Task to complete: Exactly reproduce the lines of the listing below from the one containing "camera: 165 degrees right, 0 degrees up" through the one containing "green apple [257,265,321,327]". Skip the images.

^^^^^^^^

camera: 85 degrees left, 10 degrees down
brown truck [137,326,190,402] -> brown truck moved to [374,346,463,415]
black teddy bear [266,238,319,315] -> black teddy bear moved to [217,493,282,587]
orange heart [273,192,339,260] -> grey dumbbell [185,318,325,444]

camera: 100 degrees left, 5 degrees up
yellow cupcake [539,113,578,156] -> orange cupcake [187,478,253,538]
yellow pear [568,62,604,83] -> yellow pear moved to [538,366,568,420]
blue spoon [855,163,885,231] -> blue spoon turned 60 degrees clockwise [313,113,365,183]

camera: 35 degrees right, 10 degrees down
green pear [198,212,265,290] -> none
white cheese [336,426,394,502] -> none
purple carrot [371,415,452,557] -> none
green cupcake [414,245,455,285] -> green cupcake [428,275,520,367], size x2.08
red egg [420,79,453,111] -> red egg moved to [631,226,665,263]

^^^^^^^^

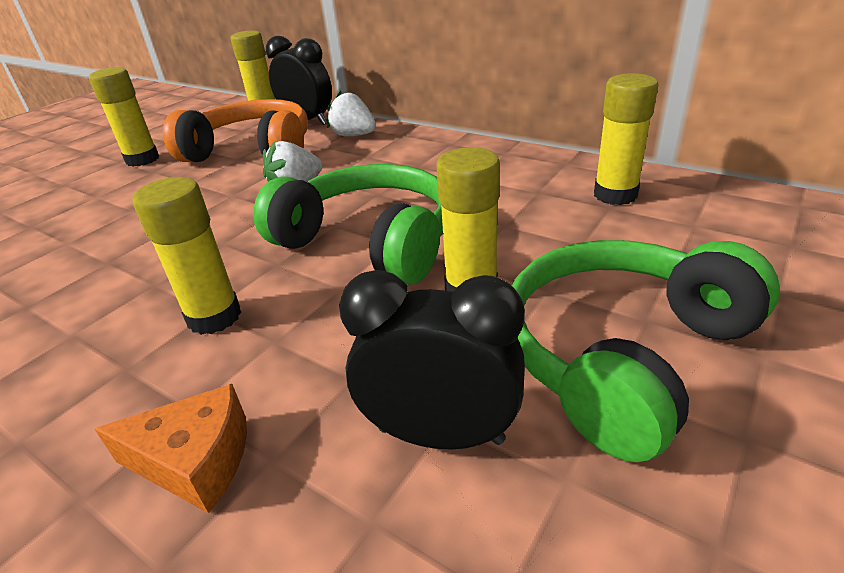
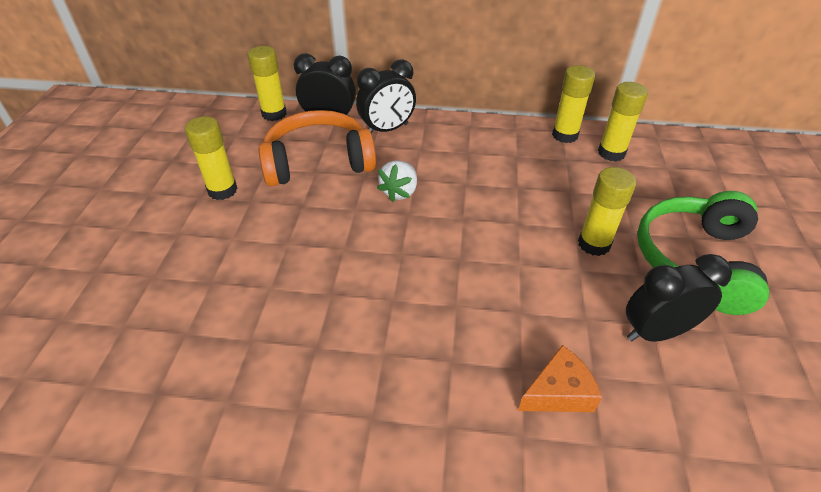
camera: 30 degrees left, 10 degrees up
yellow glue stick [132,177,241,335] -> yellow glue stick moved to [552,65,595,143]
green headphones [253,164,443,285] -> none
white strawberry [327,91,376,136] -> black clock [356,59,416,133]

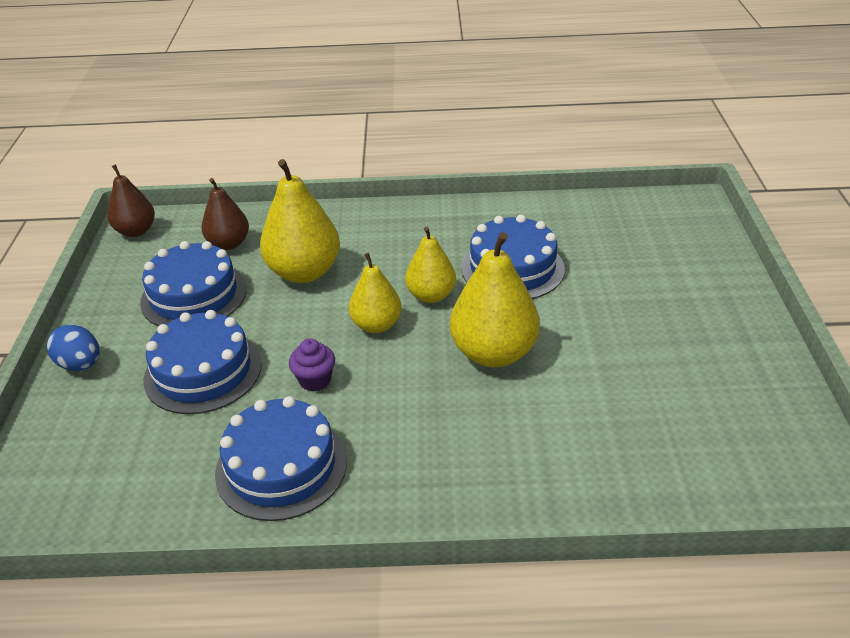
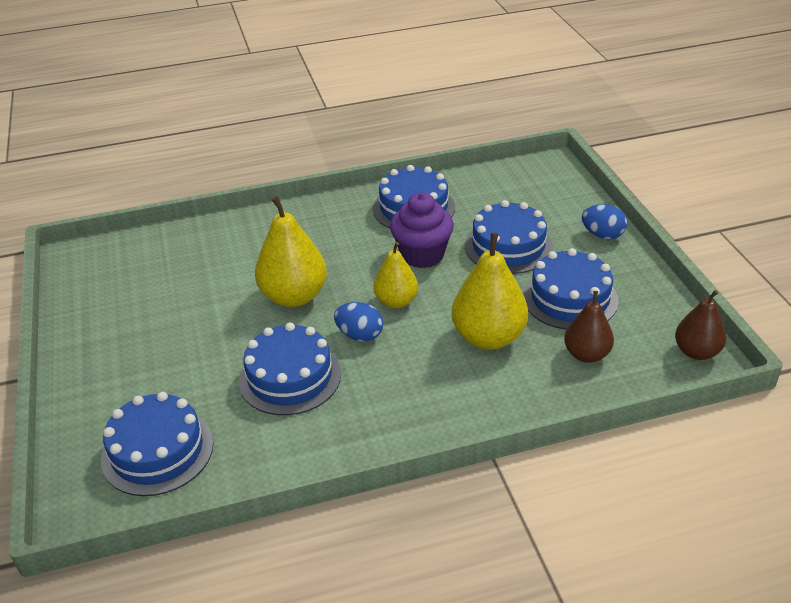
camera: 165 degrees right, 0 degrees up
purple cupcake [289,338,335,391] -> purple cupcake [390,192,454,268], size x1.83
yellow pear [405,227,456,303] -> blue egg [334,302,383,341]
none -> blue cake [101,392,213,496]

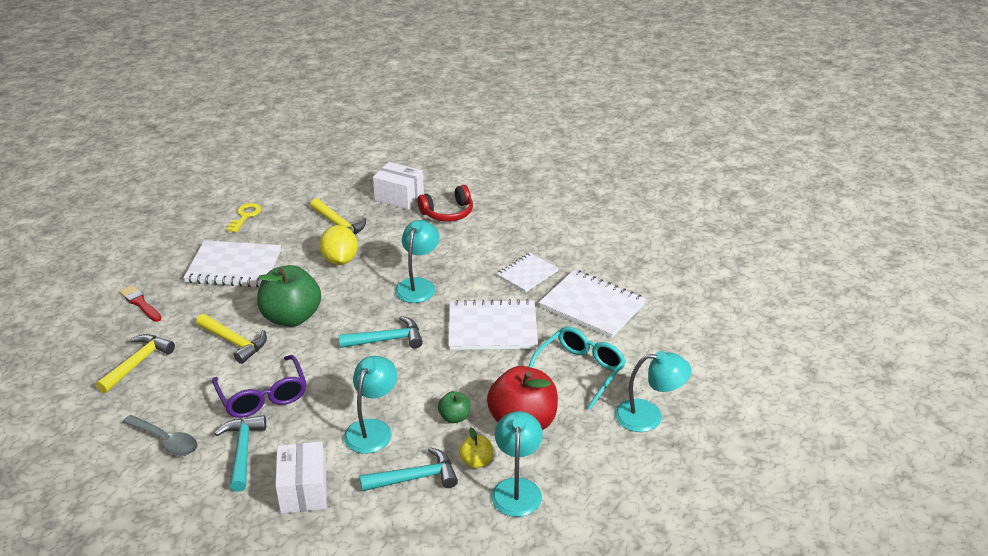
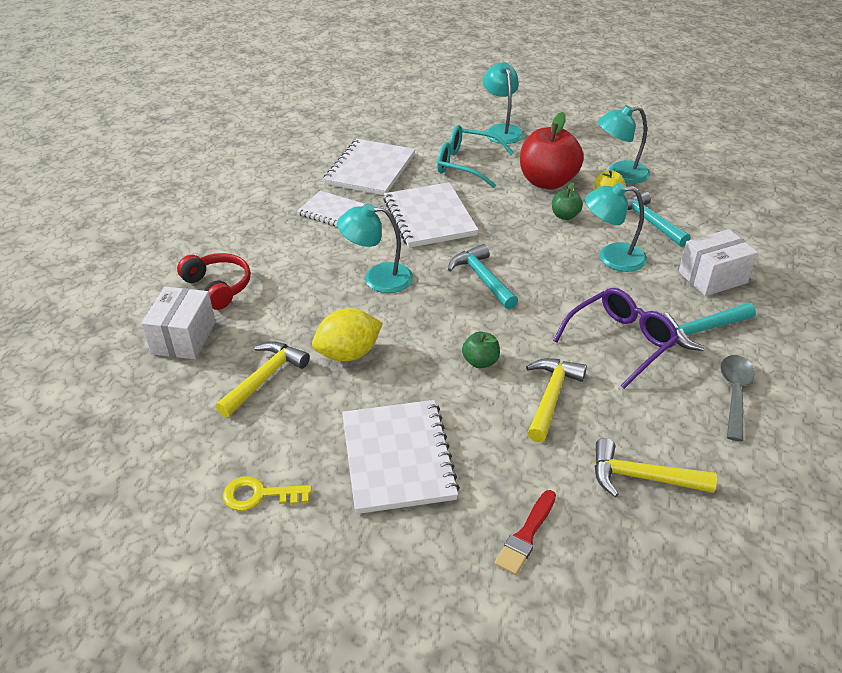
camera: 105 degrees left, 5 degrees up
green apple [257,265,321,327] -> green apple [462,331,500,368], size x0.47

^^^^^^^^

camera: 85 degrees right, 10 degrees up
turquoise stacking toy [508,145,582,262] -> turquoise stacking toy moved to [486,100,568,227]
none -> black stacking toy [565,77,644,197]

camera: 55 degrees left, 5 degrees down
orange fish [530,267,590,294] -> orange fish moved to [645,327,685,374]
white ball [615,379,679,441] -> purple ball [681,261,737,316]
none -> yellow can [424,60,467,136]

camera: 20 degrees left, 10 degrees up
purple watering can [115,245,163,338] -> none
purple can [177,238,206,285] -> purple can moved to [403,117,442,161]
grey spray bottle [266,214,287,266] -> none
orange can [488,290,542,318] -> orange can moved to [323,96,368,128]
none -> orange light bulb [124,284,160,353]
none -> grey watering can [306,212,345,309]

^^^^^^^^

Task result:
camera: 165 degrees right, 0 degrees up
purple cupcake [289,338,335,391] -> purple cupcake [390,192,454,268], size x1.83
yellow pear [405,227,456,303] -> blue egg [334,302,383,341]
none -> blue cake [101,392,213,496]

camera: 105 degrees left, 5 degrees up
green apple [257,265,321,327] -> green apple [462,331,500,368], size x0.47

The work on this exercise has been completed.